Difference listings
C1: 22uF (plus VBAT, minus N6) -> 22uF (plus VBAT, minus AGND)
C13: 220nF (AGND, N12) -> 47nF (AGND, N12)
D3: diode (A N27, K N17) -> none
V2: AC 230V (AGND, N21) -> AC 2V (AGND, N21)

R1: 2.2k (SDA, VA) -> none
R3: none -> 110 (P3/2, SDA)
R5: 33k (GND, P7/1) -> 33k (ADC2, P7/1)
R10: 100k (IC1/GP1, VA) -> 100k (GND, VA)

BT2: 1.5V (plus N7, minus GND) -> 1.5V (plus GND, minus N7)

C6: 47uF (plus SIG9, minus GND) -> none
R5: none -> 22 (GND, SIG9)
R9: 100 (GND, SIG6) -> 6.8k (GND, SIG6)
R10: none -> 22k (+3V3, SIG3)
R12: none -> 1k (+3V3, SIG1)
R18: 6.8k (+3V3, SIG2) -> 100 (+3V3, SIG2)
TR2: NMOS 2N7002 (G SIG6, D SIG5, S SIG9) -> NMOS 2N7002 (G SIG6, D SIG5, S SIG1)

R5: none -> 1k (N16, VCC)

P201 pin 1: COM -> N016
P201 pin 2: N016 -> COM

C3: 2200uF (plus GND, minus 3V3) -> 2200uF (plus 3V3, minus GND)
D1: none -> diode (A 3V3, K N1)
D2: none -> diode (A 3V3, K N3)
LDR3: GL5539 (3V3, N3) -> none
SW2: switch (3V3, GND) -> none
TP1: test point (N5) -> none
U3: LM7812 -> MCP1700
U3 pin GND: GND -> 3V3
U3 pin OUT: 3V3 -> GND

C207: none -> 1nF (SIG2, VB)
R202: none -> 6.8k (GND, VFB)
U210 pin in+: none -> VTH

| Your instructions |
Reproduce the data in its entirety, matching each character.

| Exercise output |
C1: 22uF (plus VBAT, minus N6) -> 22uF (plus VBAT, minus AGND)
C13: 220nF (AGND, N12) -> 47nF (AGND, N12)
D3: diode (A N27, K N17) -> none
V2: AC 230V (AGND, N21) -> AC 2V (AGND, N21)

R1: 2.2k (SDA, VA) -> none
R3: none -> 110 (P3/2, SDA)
R5: 33k (GND, P7/1) -> 33k (ADC2, P7/1)
R10: 100k (IC1/GP1, VA) -> 100k (GND, VA)

BT2: 1.5V (plus N7, minus GND) -> 1.5V (plus GND, minus N7)

C6: 47uF (plus SIG9, minus GND) -> none
R5: none -> 22 (GND, SIG9)
R9: 100 (GND, SIG6) -> 6.8k (GND, SIG6)
R10: none -> 22k (+3V3, SIG3)
R12: none -> 1k (+3V3, SIG1)
R18: 6.8k (+3V3, SIG2) -> 100 (+3V3, SIG2)
TR2: NMOS 2N7002 (G SIG6, D SIG5, S SIG9) -> NMOS 2N7002 (G SIG6, D SIG5, S SIG1)

R5: none -> 1k (N16, VCC)

P201 pin 1: COM -> N016
P201 pin 2: N016 -> COM

C3: 2200uF (plus GND, minus 3V3) -> 2200uF (plus 3V3, minus GND)
D1: none -> diode (A 3V3, K N1)
D2: none -> diode (A 3V3, K N3)
LDR3: GL5539 (3V3, N3) -> none
SW2: switch (3V3, GND) -> none
TP1: test point (N5) -> none
U3: LM7812 -> MCP1700
U3 pin GND: GND -> 3V3
U3 pin OUT: 3V3 -> GND

C207: none -> 1nF (SIG2, VB)
R202: none -> 6.8k (GND, VFB)
U210 pin in+: none -> VTH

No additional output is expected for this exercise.